## Records provided:
▼▼▼

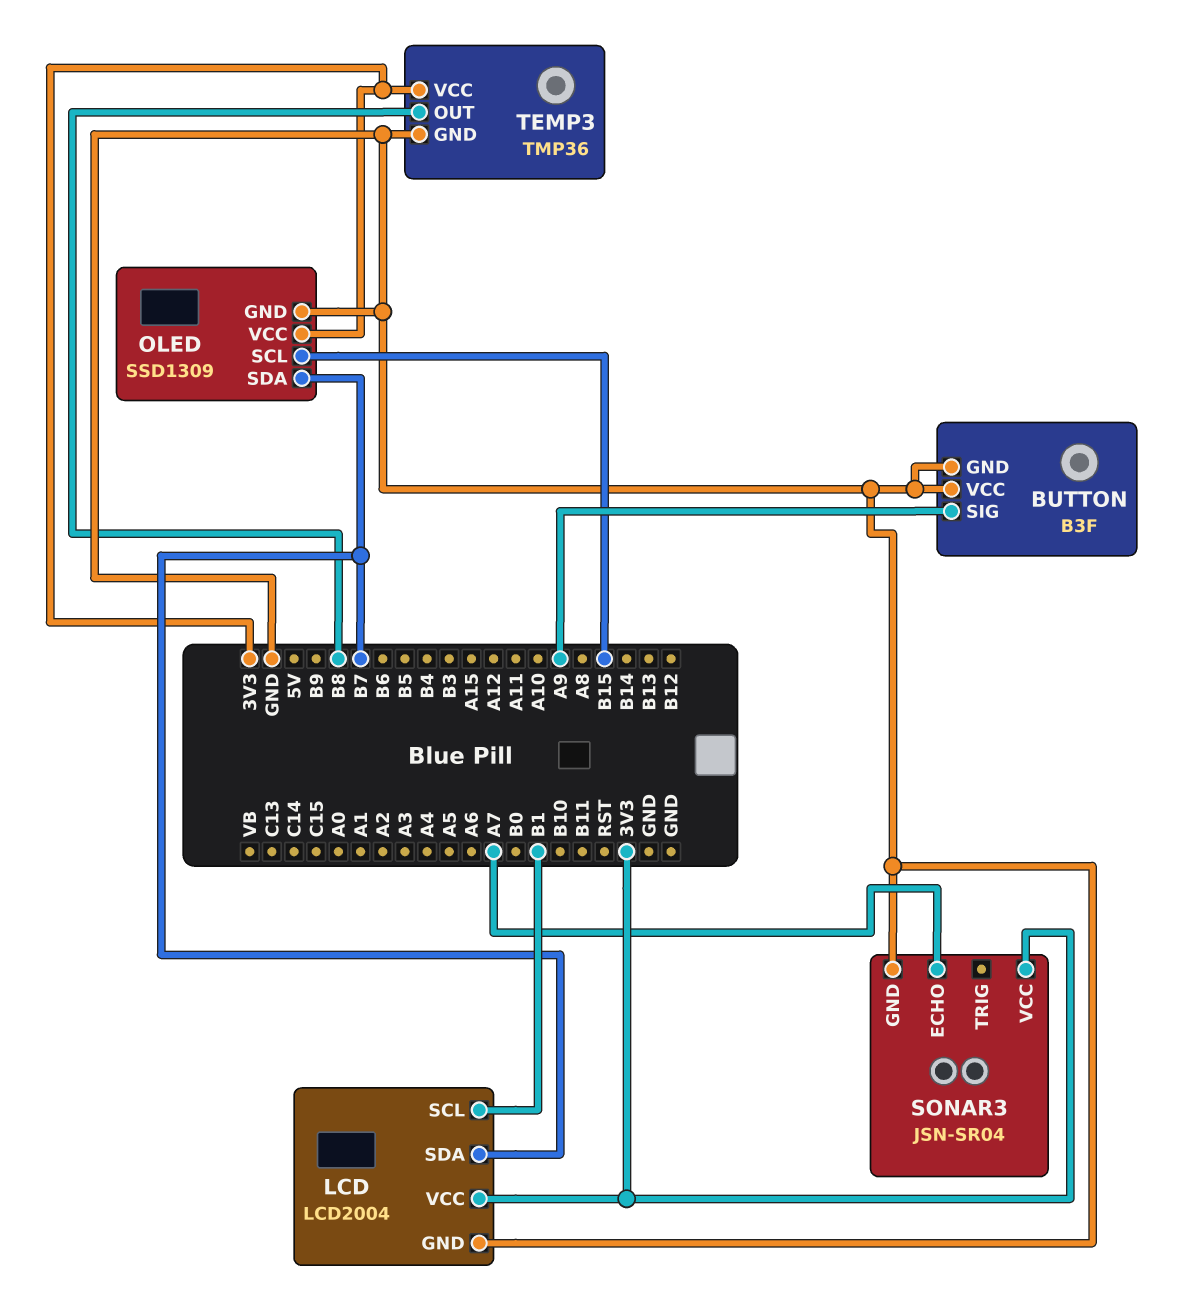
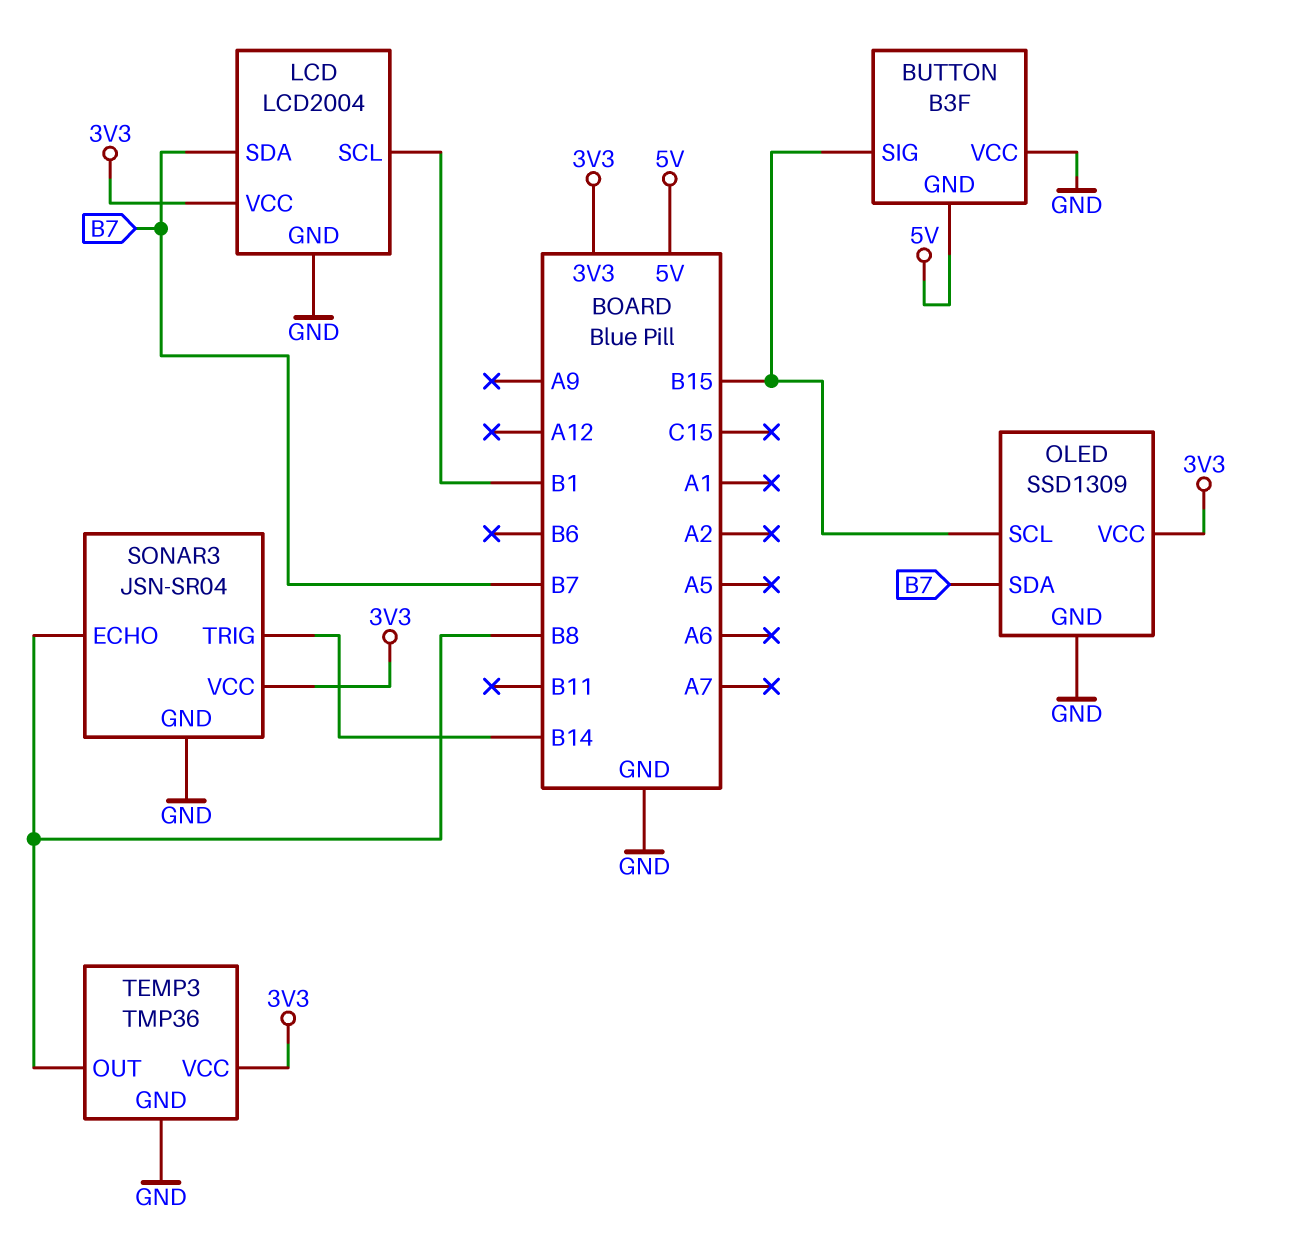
BUTTON pin GND: GND -> 5V
BUTTON pin SIG: A9 -> B15
SONAR3 pin ECHO: A7 -> B8
SONAR3 pin TRIG: none -> B14

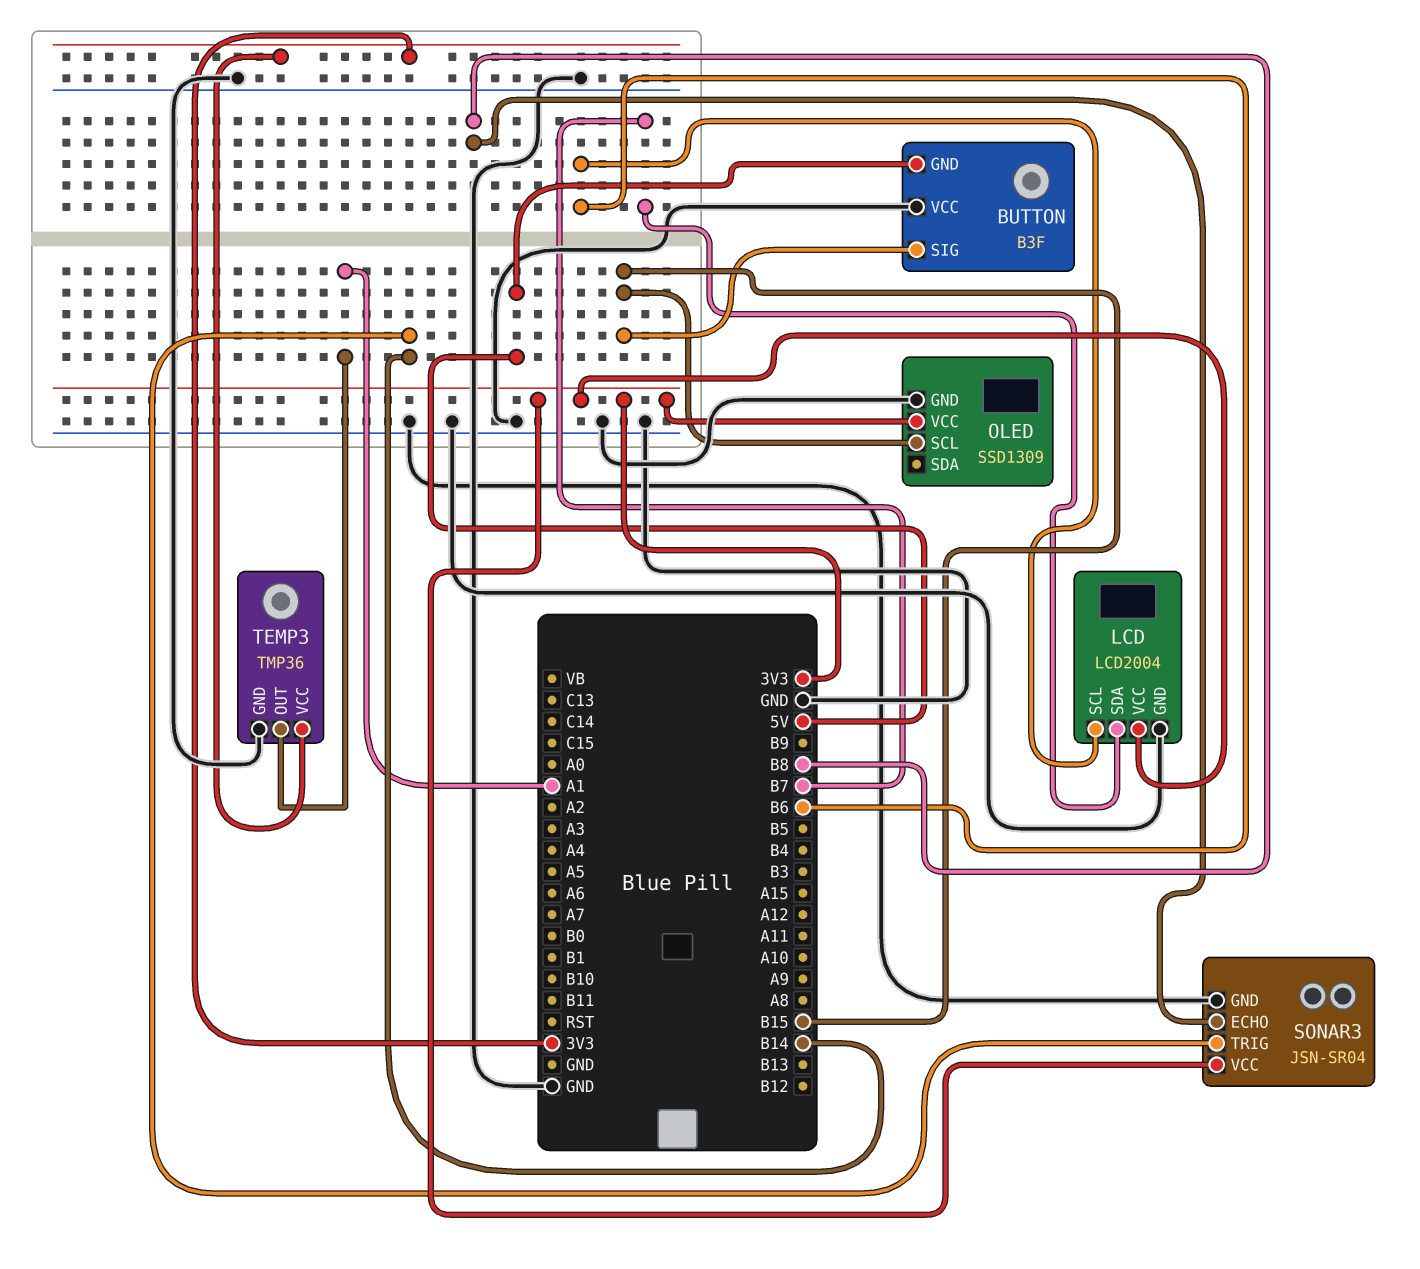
LCD pin SCL: B1 -> B6
OLED pin SDA: B7 -> none
TEMP3 pin OUT: B8 -> A1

▲▲▲

## What needs to be done:
Search the data above for the string "none" and report each line that holds it.

## Written solution:
SONAR3 pin TRIG: none -> B14
OLED pin SDA: B7 -> none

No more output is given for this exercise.